● Your assignment: Only the lines from the one with "J103 pin 1: GND -> N011" onward are wanted, through the last line of the entries, set down exactly.

[Collected data entries]
######

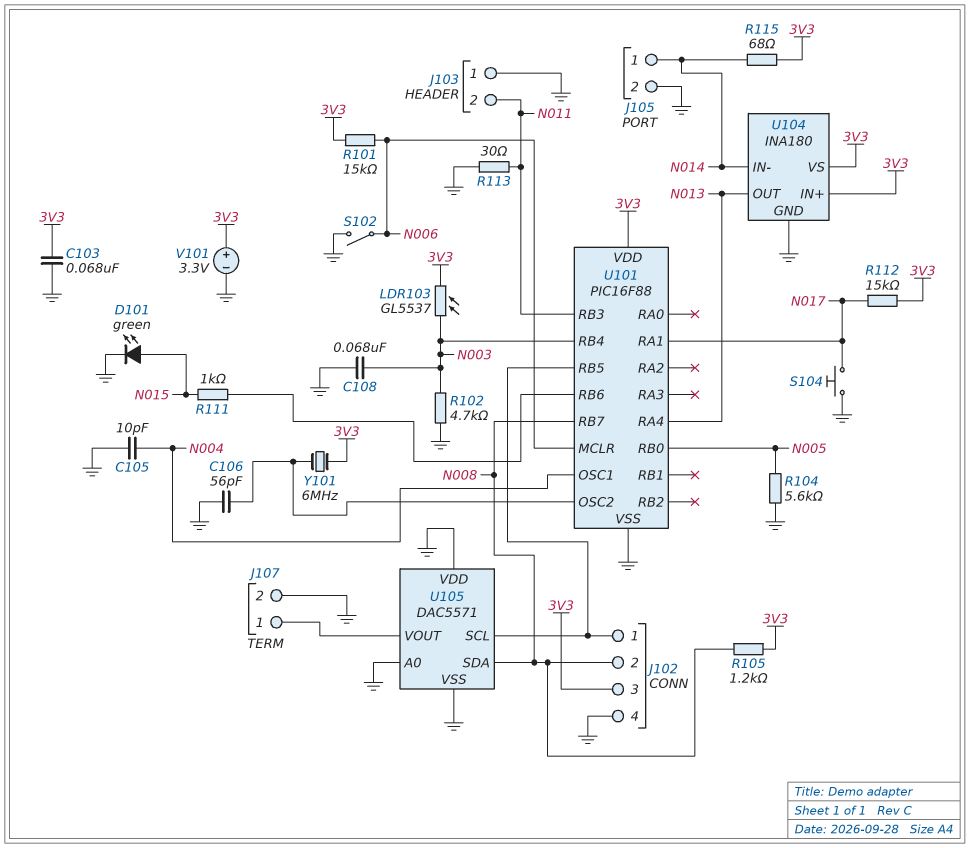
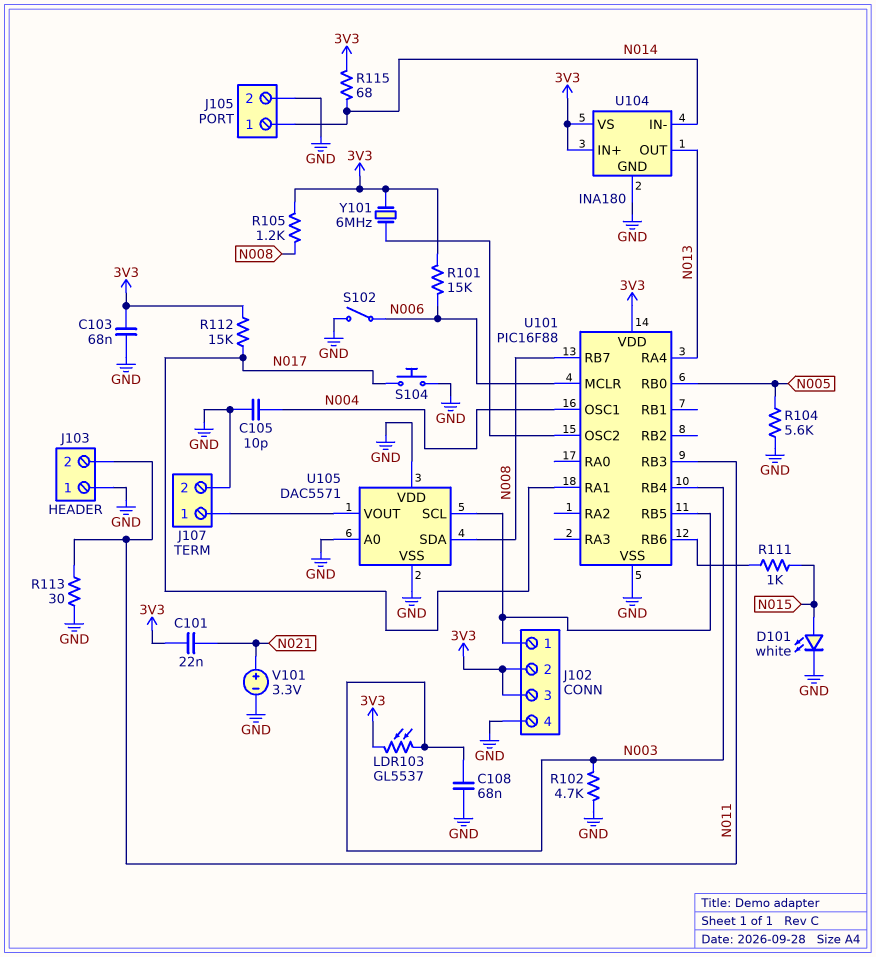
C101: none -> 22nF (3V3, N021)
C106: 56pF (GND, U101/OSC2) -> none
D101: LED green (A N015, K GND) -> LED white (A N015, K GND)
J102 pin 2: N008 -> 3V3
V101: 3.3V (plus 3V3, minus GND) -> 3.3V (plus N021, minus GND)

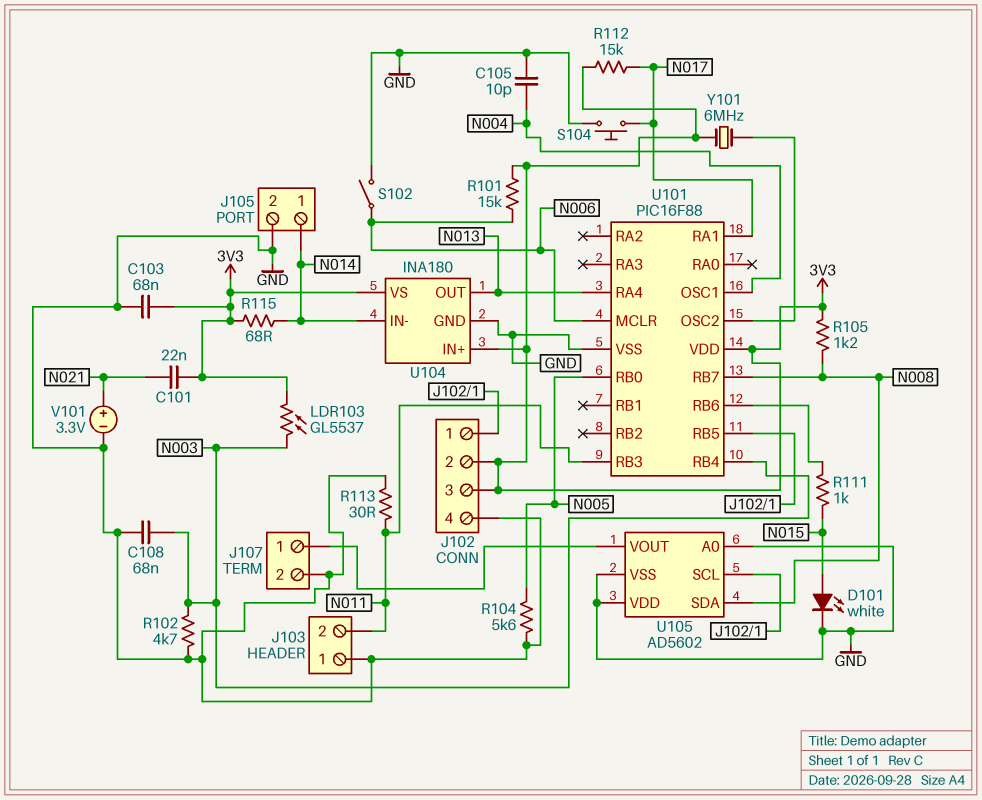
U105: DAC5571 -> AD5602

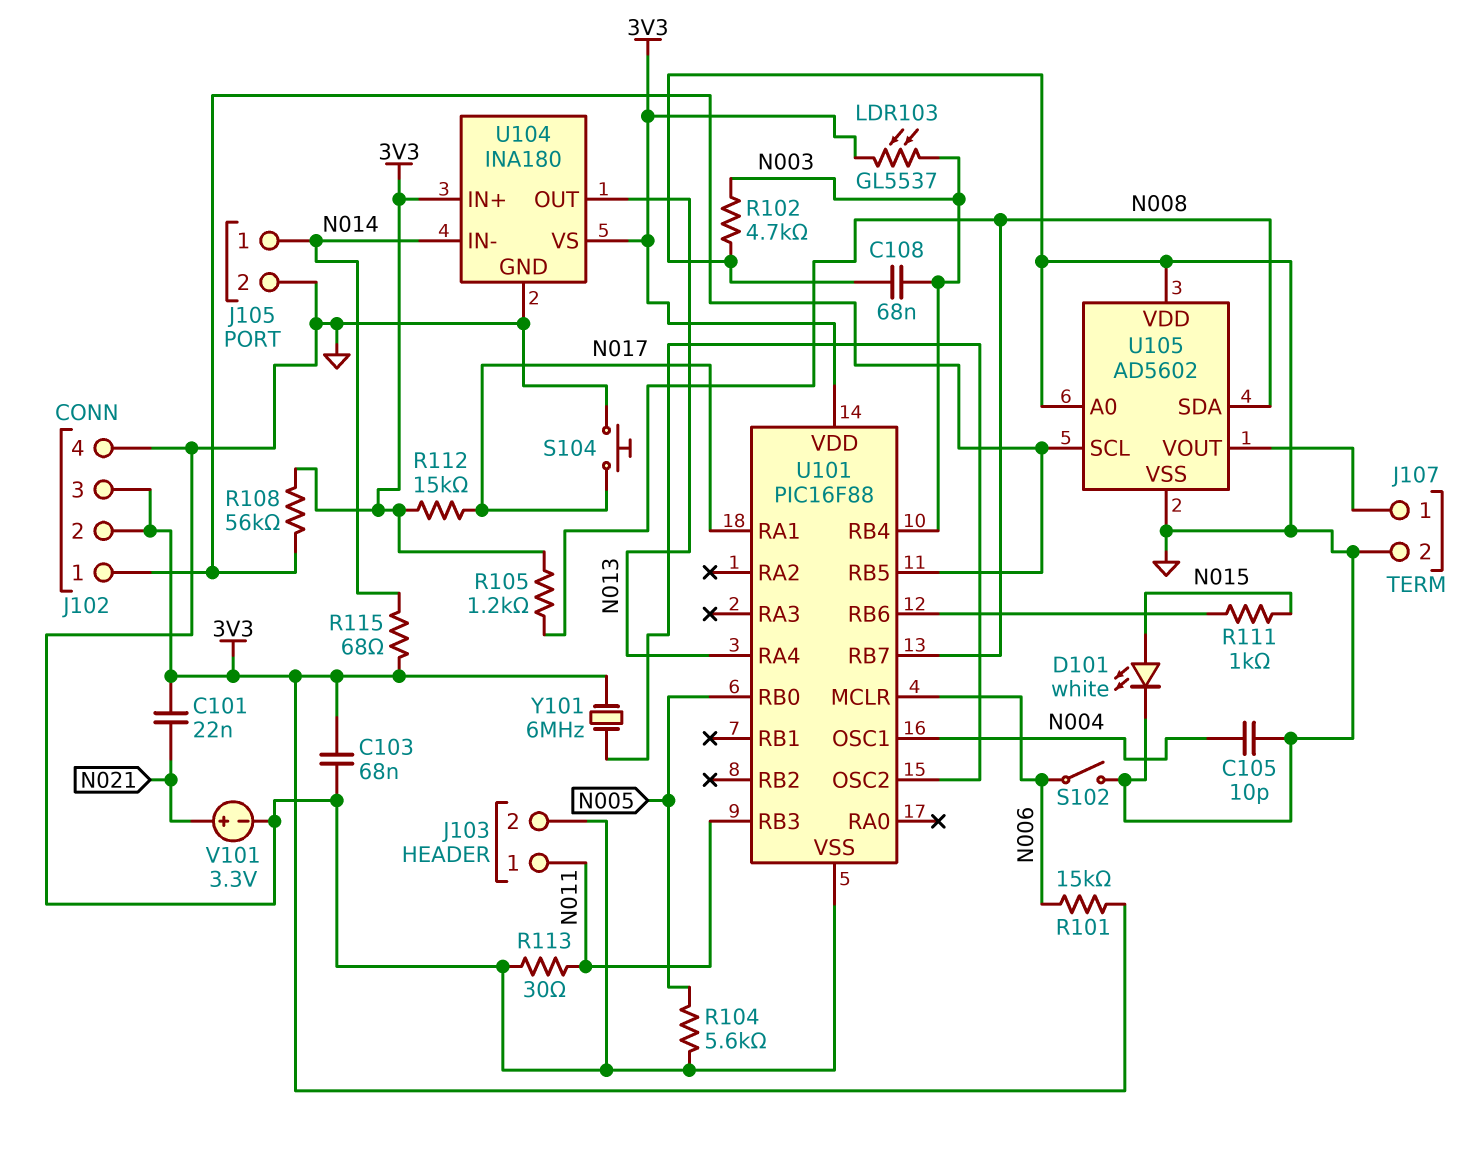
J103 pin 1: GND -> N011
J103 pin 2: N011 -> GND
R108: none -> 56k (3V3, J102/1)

######

● Your response:
J103 pin 1: GND -> N011
J103 pin 2: N011 -> GND
R108: none -> 56k (3V3, J102/1)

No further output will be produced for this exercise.